[START OF Data provided]

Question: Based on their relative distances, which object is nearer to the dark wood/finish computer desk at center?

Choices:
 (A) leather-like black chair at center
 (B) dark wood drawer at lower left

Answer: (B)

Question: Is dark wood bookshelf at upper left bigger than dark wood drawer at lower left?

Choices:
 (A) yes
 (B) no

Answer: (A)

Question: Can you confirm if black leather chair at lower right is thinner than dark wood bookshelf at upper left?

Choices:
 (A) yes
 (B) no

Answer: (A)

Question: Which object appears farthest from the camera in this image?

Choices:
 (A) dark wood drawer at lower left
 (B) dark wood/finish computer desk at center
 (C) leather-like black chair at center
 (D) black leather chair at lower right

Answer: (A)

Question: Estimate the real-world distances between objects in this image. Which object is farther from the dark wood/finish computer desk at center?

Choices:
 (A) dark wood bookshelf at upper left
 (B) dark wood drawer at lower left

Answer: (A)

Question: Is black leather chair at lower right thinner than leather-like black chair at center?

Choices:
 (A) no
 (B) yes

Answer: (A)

[END OF Data provided]

Written exercise |
Present every line of the items above as a numbered list, omitting the blank lines.

Full solution |
1. Question: Based on their relative distances, which object is nearer to the dark wood/finish computer desk at center?
2. Choices:
3.  (A) leather-like black chair at center
4.  (B) dark wood drawer at lower left
5. Answer: (B)
6. Question: Is dark wood bookshelf at upper left bigger than dark wood drawer at lower left?
7. Choices:
8.  (A) yes
9.  (B) no
10. Answer: (A)
11. Question: Can you confirm if black leather chair at lower right is thinner than dark wood bookshelf at upper left?
12. Choices:
13.  (A) yes
14.  (B) no
15. Answer: (A)
16. Question: Which object appears farthest from the camera in this image?
17. Choices:
18.  (A) dark wood drawer at lower left
19.  (B) dark wood/finish computer desk at center
20.  (C) leather-like black chair at center
21.  (D) black leather chair at lower right
22. Answer: (A)
23. Question: Estimate the real-world distances between objects in this image. Which object is farther from the dark wood/finish computer desk at center?
24. Choices:
25.  (A) dark wood bookshelf at upper left
26.  (B) dark wood drawer at lower left
27. Answer: (A)
28. Question: Is black leather chair at lower right thinner than leather-like black chair at center?
29. Choices:
30.  (A) no
31.  (B) yes
32. Answer: (A)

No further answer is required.